Source data:
-------

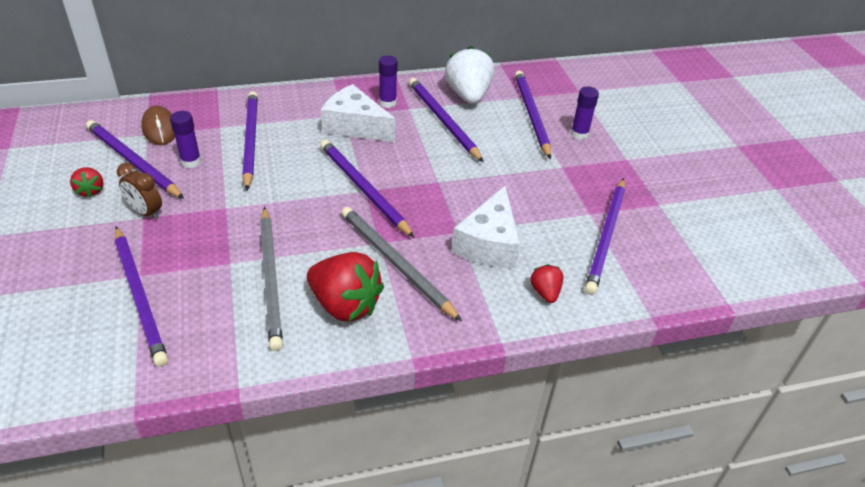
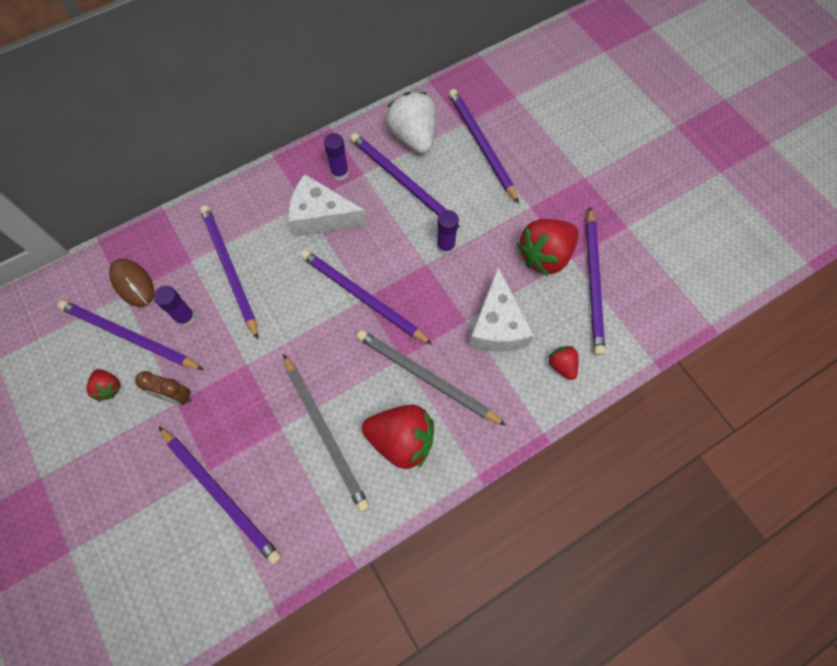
camera: 15 degrees left, 25 degrees up
purple glue stick [571,86,599,140] -> purple glue stick moved to [437,210,459,255]
none -> red strawberry [517,219,579,276]

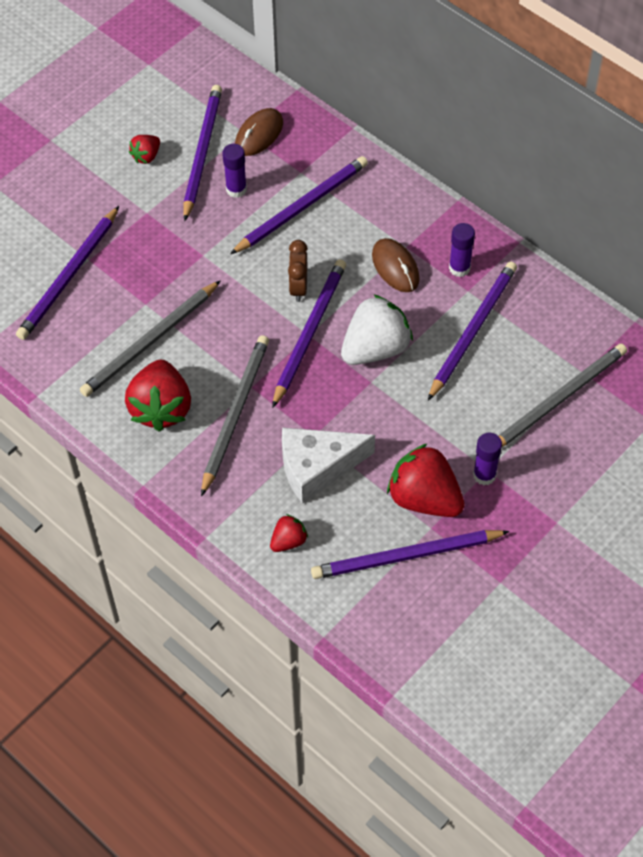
camera: 75 degrees right, 10 degrees down
brown clock [135,371,192,405] -> brown clock moved to [288,240,308,302]
white cheese [288,174,368,237] -> brown mouse [372,238,420,292]
white strawberry [386,92,436,154] -> white strawberry moved to [341,294,413,365]
purple glue stick [437,210,459,255] -> purple glue stick moved to [473,433,502,485]
purple pencil [449,89,519,203] -> grey pencil [499,344,627,447]

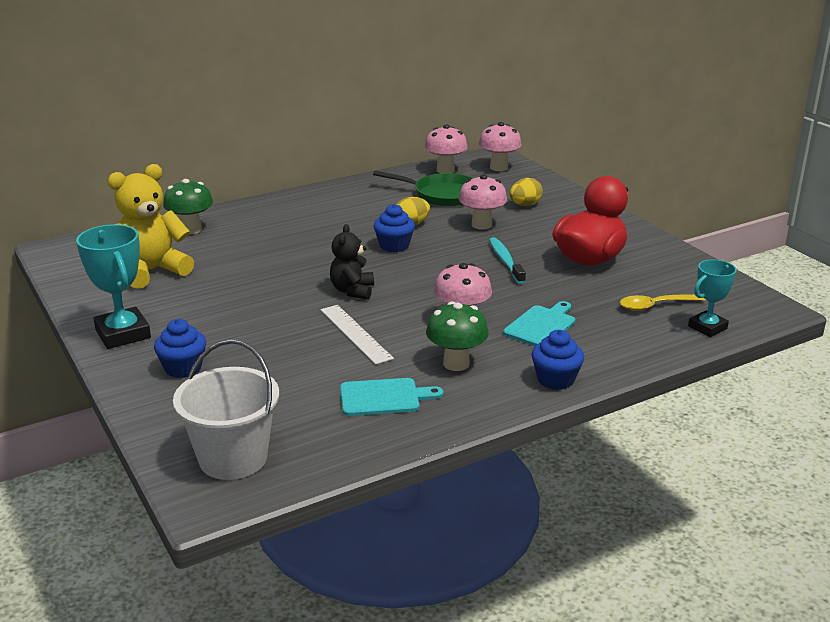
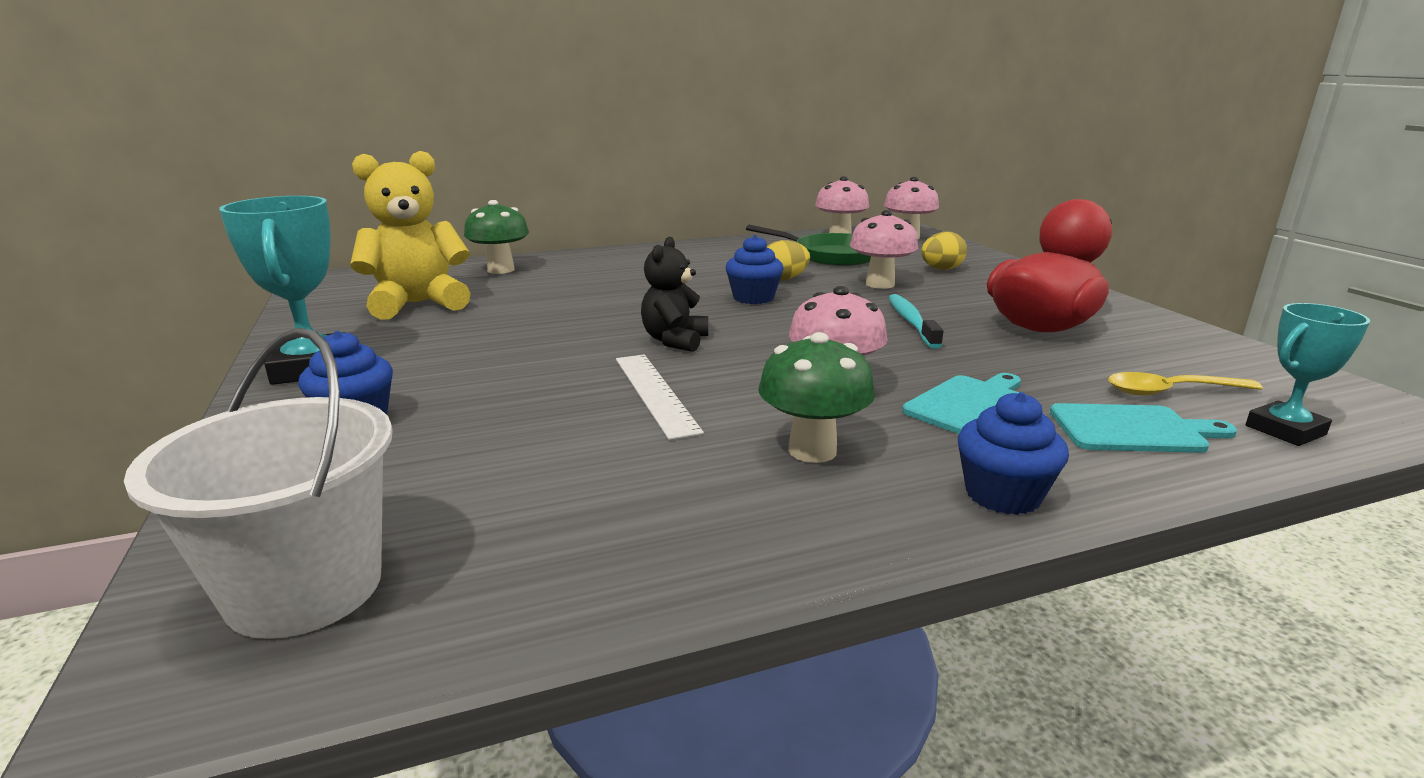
camera: 10 degrees right, 5 degrees down
turquoise cutting board [340,378,443,416] -> turquoise cutting board moved to [1050,403,1237,453]

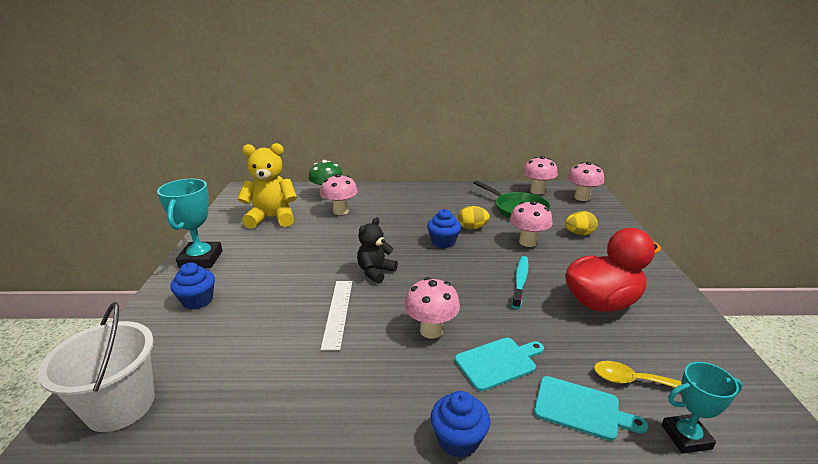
camera: 20 degrees right, 5 degrees up
green mushroom [758,332,875,463] -> none
none -> pink mushroom [321,174,358,215]

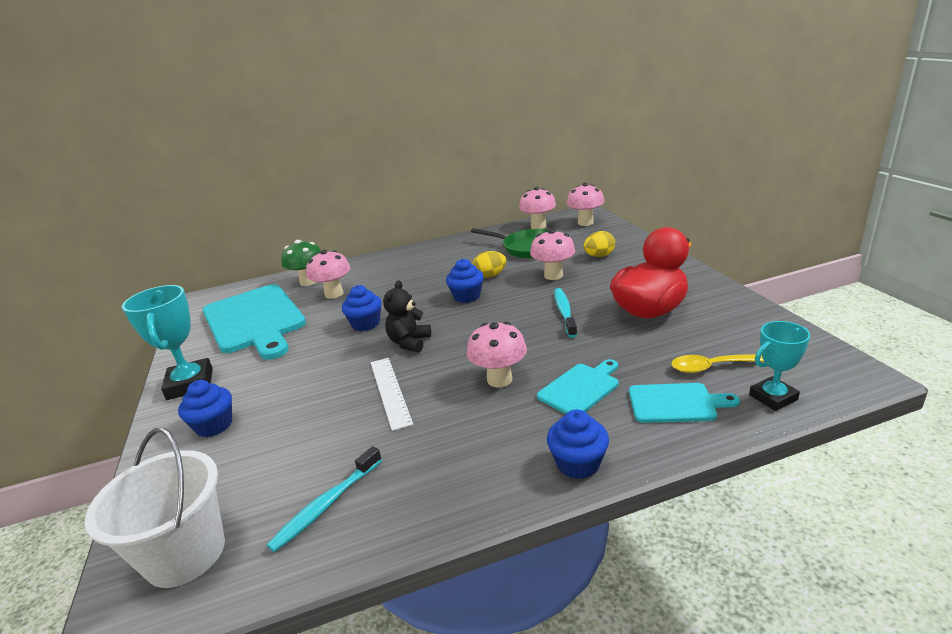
camera: 15 degrees left, 0 degrees up
yellow teddy bear [237,143,297,229] -> turquoise cutting board [203,284,306,360]
none -> turquoise toothbrush [267,446,382,552]
none -> blue cupcake [342,285,382,331]

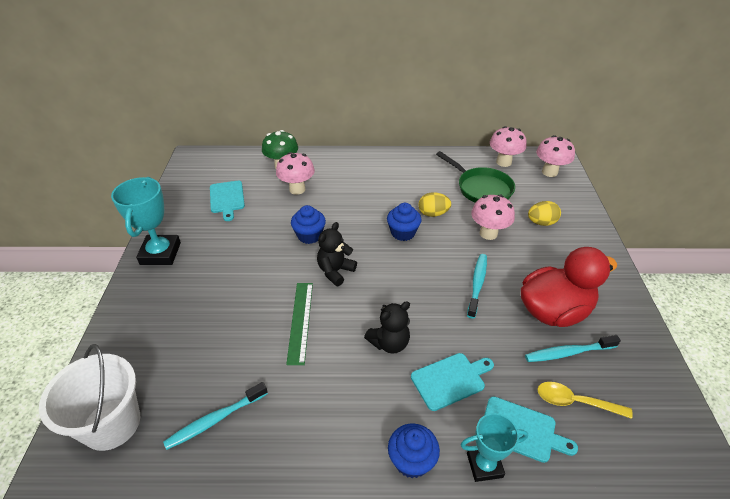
camera: 15 degrees right, 15 degrees up
blue cupcake [178,380,232,438] -> none
turquoise cutting board [203,284,306,360] -> turquoise cutting board [210,181,245,221], size x0.47
white ruler [371,358,413,431] -> green ruler [286,283,313,365]
pink mushroom [467,322,527,387] -> black teddy bear [364,301,410,354]
turquoise trophy [749,321,810,411] -> turquoise trophy moved to [461,413,528,482]
none -> turquoise toothbrush [525,335,621,362]

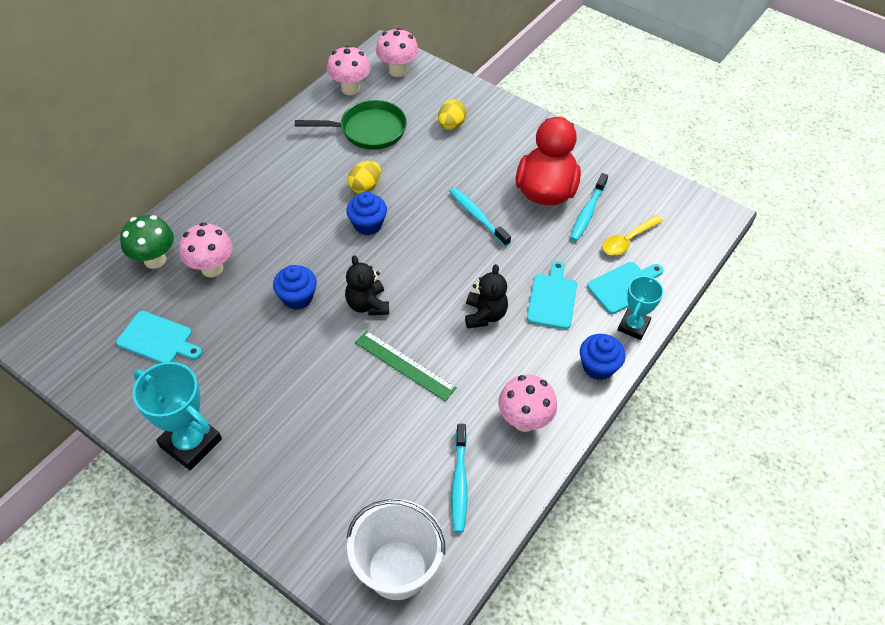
camera: 55 degrees left, 10 degrees up
pink mushroom [471,194,515,240] -> pink mushroom moved to [498,375,557,432]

-------

What to work on: Treating the line with "white strawberry [386,92,436,154]" as the last line to include, retype the records exactly from their first line, excluding pictures.

Result of the exercise:
camera: 15 degrees left, 25 degrees up
purple glue stick [571,86,599,140] -> purple glue stick moved to [437,210,459,255]
none -> red strawberry [517,219,579,276]

camera: 75 degrees right, 10 degrees down
brown clock [135,371,192,405] -> brown clock moved to [288,240,308,302]
white cheese [288,174,368,237] -> brown mouse [372,238,420,292]
white strawberry [386,92,436,154] -> white strawberry moved to [341,294,413,365]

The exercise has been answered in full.